[Problem to work on] In the data below, the copy begins at the line containing "red rectangle: (228, 124)" and runs through the last line; repeat those lines exactly, minus the pictures.

[Supplied records]
»»

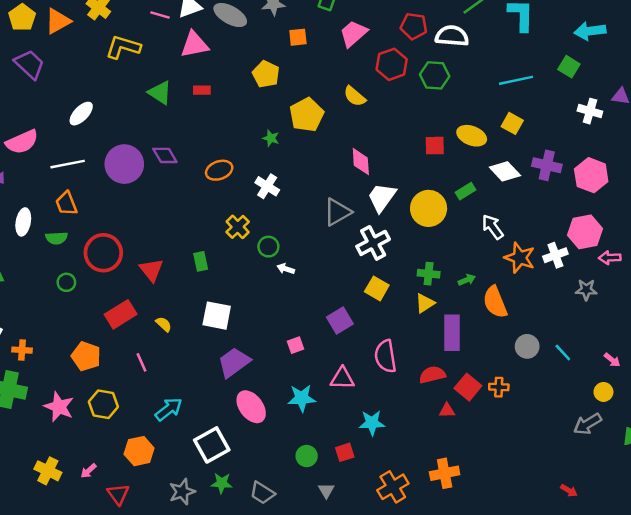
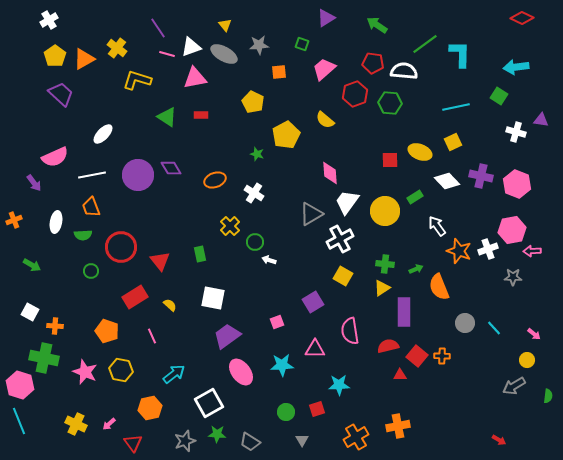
yellow square: (512, 123) -> (453, 142), turned 36

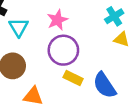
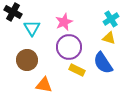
yellow triangle: (121, 39) -> (109, 38), moved
blue semicircle: (105, 85) -> (103, 63), moved

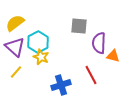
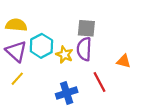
yellow semicircle: (15, 23) -> (16, 25), turned 42
purple semicircle: (99, 43) -> (84, 49), moved
yellow star: (41, 57) -> (64, 55), moved

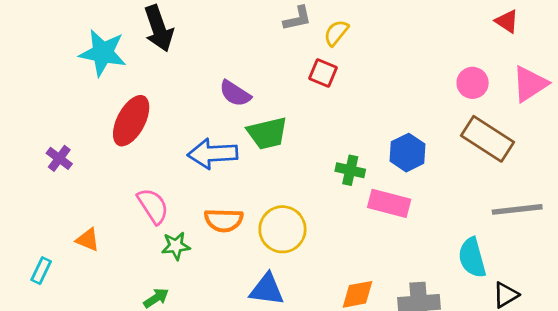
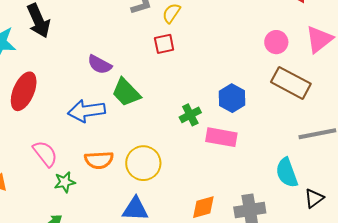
red square: (323, 73) -> (164, 44), turned -30
green trapezoid: (267, 133) -> (126, 92), turned 64
green cross: (350, 170) -> (190, 115), turned -35

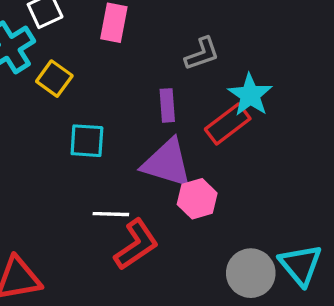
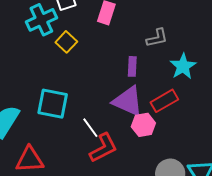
red rectangle: (228, 124) -> (164, 101), moved
cyan square: (87, 141) -> (53, 104), moved, size x1.4
white line: (111, 214) -> (90, 128), turned 45

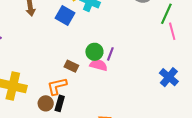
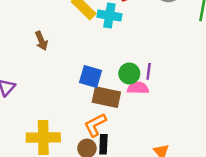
blue square: (65, 16) -> (91, 76), moved
brown rectangle: (71, 66) -> (106, 97), size x1.6

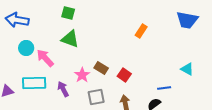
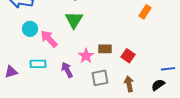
green triangle: (70, 39) -> (74, 20), turned 42
brown rectangle: (101, 68) -> (105, 49), turned -32
cyan rectangle: (34, 83) -> (38, 64), size x0.7

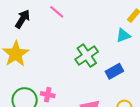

««

[Exercise output]
red rectangle: (228, 124) -> (164, 101), moved
cyan square: (87, 141) -> (53, 104), moved, size x1.4
white line: (111, 214) -> (90, 128), turned 45

blue square: (65, 16) -> (91, 76), moved
brown rectangle: (71, 66) -> (106, 97), size x1.6

green triangle: (70, 39) -> (74, 20), turned 42
brown rectangle: (101, 68) -> (105, 49), turned -32
cyan rectangle: (34, 83) -> (38, 64), size x0.7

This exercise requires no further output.